ACTION ITEM: Read the material below and count the lines holding the string "moved". Give that count with nothing added.

RECORDS FOR THE TASK:

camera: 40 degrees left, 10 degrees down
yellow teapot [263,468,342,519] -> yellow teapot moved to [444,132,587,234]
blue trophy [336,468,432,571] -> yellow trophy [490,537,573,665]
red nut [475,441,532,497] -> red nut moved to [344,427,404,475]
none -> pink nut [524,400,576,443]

==

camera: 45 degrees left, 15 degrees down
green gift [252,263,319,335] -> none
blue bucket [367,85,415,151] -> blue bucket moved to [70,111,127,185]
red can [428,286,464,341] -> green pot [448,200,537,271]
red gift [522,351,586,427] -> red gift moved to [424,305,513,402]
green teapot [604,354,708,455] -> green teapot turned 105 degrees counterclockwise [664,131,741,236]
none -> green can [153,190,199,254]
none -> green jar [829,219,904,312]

...

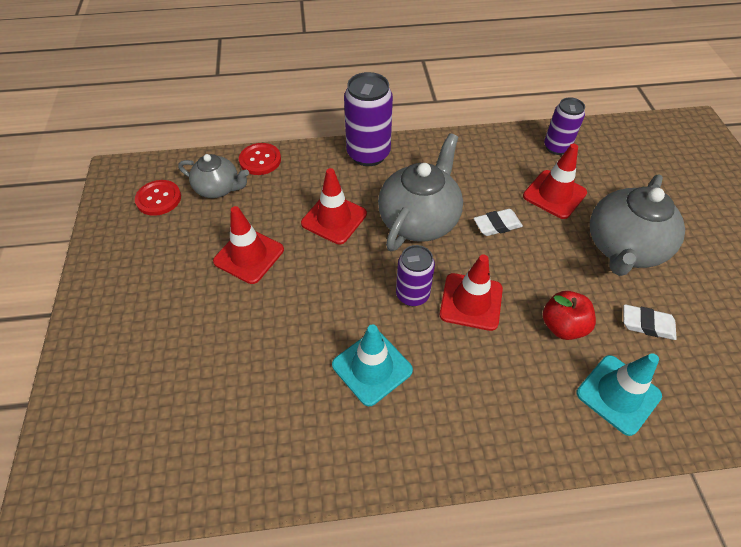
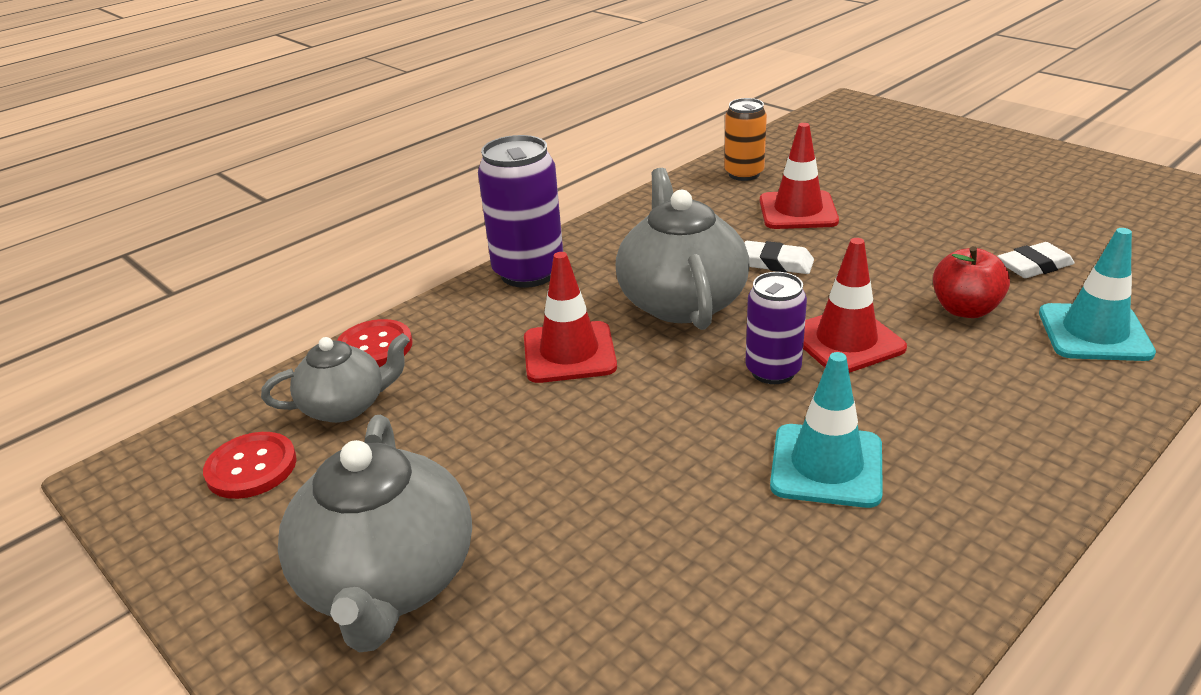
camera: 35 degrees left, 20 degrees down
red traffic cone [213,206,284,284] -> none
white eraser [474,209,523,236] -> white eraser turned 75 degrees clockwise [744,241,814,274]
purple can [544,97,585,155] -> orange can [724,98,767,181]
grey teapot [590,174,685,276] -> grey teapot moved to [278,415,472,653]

ANSWER BELOW: 5